**Given records**.
==========

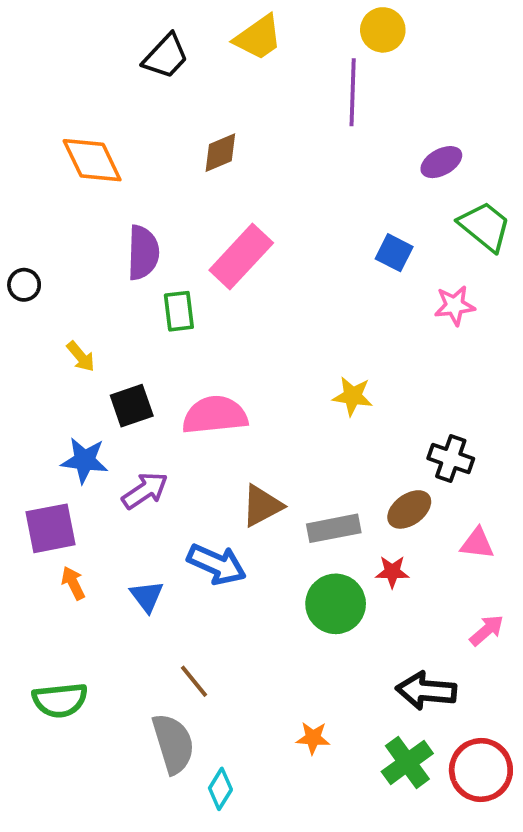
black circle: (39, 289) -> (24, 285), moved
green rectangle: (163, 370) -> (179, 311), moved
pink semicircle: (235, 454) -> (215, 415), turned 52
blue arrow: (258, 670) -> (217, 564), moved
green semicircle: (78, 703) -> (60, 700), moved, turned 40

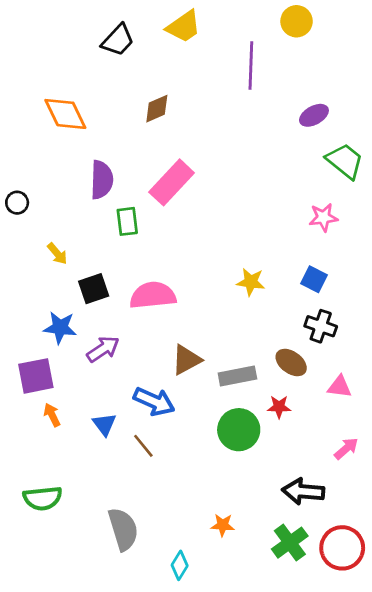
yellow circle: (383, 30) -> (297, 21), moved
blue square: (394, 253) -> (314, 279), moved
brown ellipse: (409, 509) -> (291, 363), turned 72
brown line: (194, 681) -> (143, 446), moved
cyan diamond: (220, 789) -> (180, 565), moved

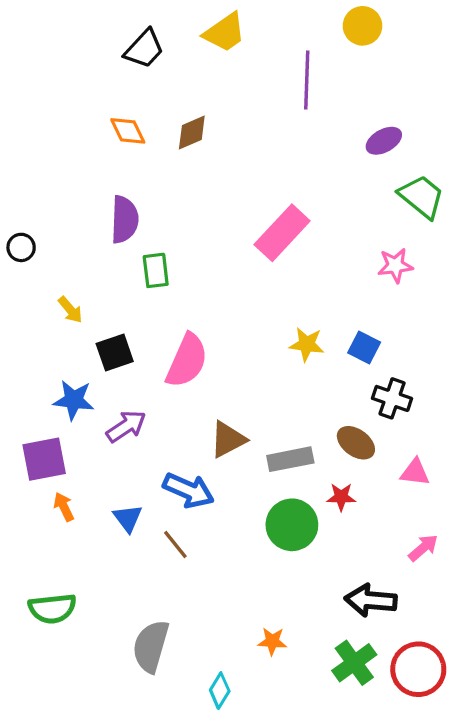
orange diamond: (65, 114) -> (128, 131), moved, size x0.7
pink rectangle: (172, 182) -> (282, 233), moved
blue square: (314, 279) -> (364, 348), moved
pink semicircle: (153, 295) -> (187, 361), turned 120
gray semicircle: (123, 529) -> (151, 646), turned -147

==========

**Your objective**. Only the text of the records above, copied exactly, should be returned; the pictures stay out.

**Exercise response**.
black circle: (39, 289) -> (24, 285), moved
green rectangle: (163, 370) -> (179, 311), moved
pink semicircle: (235, 454) -> (215, 415), turned 52
blue arrow: (258, 670) -> (217, 564), moved
green semicircle: (78, 703) -> (60, 700), moved, turned 40

yellow circle: (383, 30) -> (297, 21), moved
blue square: (394, 253) -> (314, 279), moved
brown ellipse: (409, 509) -> (291, 363), turned 72
brown line: (194, 681) -> (143, 446), moved
cyan diamond: (220, 789) -> (180, 565), moved

orange diamond: (65, 114) -> (128, 131), moved, size x0.7
pink rectangle: (172, 182) -> (282, 233), moved
blue square: (314, 279) -> (364, 348), moved
pink semicircle: (153, 295) -> (187, 361), turned 120
gray semicircle: (123, 529) -> (151, 646), turned -147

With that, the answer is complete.